Requirement
Each record below is to be retyped exactly, with its pictures omitted.

Scene difference descriptions
════════════════

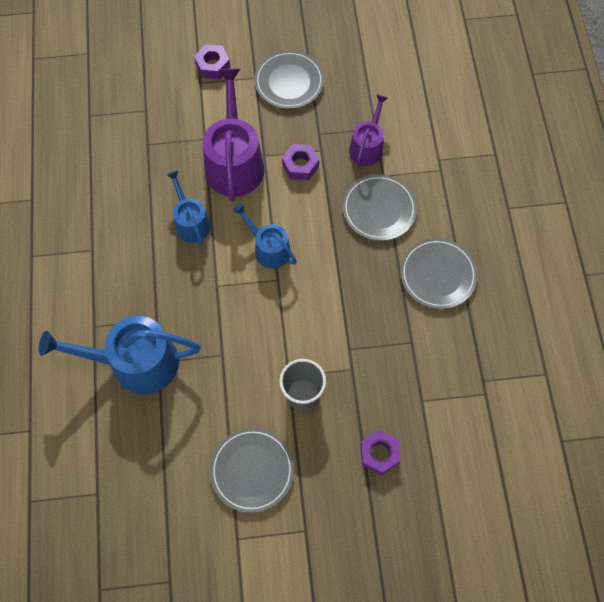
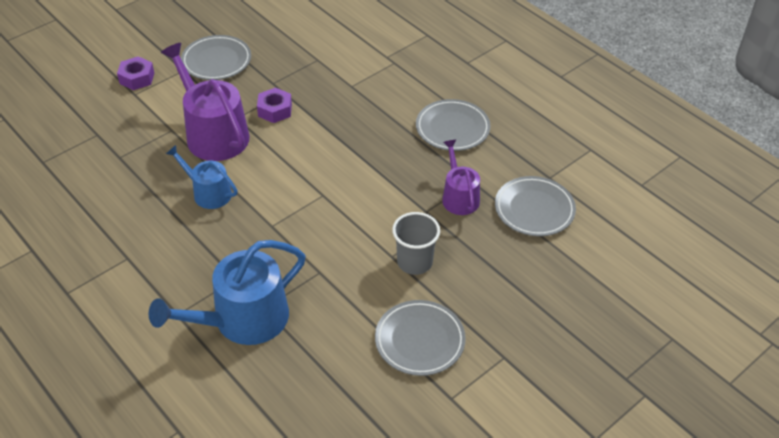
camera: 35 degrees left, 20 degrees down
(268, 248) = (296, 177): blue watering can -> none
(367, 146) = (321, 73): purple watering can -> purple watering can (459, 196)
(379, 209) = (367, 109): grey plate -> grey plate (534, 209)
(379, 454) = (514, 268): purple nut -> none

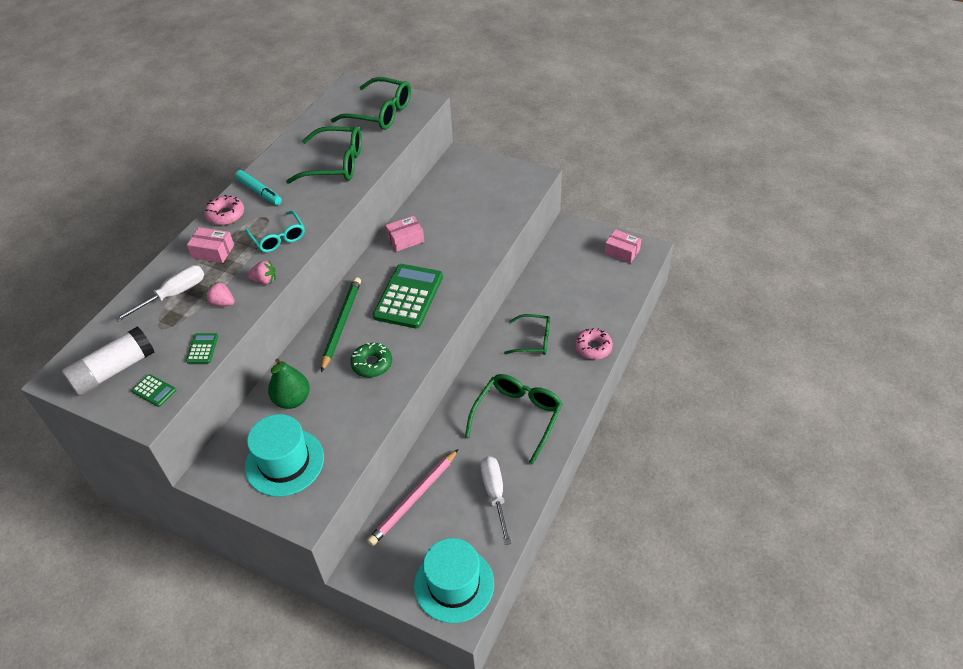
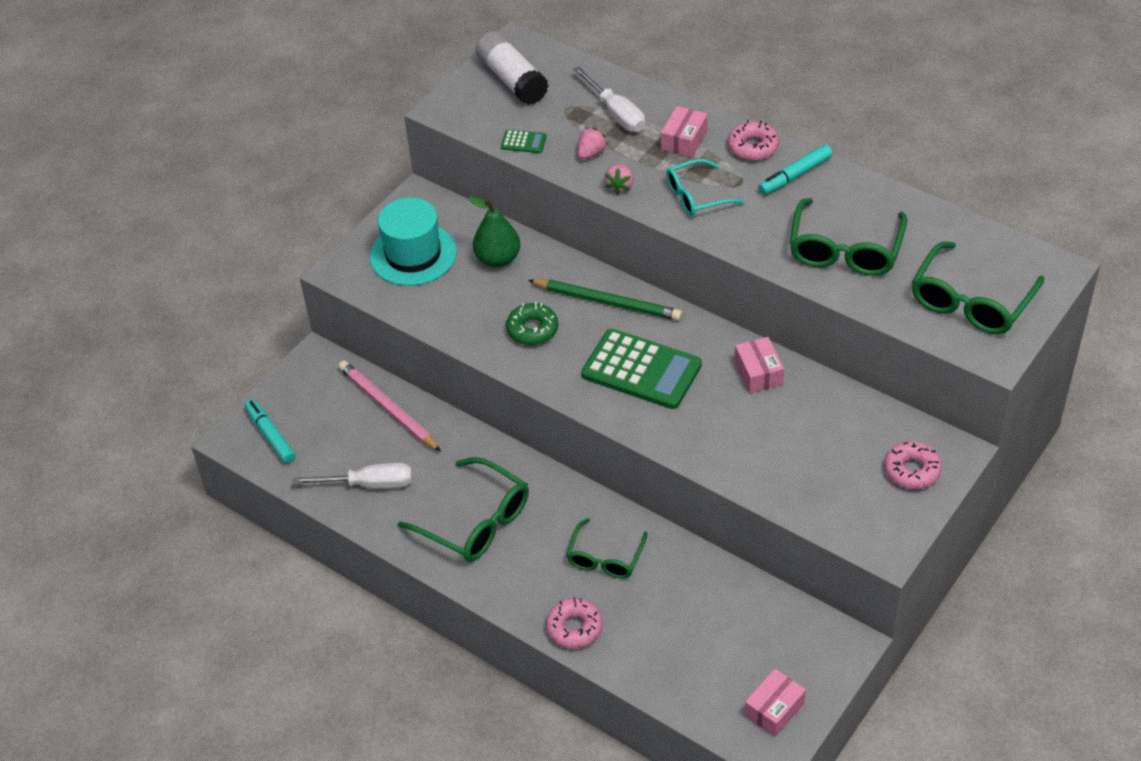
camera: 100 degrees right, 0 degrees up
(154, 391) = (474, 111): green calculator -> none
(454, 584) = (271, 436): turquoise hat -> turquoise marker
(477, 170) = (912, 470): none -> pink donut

════════════════

Answer box
camera: 35 degrees left, 20 degrees down
(268, 248) = (296, 177): blue watering can -> none
(367, 146) = (321, 73): purple watering can -> purple watering can (459, 196)
(379, 209) = (367, 109): grey plate -> grey plate (534, 209)
(379, 454) = (514, 268): purple nut -> none

camera: 100 degrees right, 0 degrees up
(154, 391) = (474, 111): green calculator -> none
(454, 584) = (271, 436): turquoise hat -> turquoise marker
(477, 170) = (912, 470): none -> pink donut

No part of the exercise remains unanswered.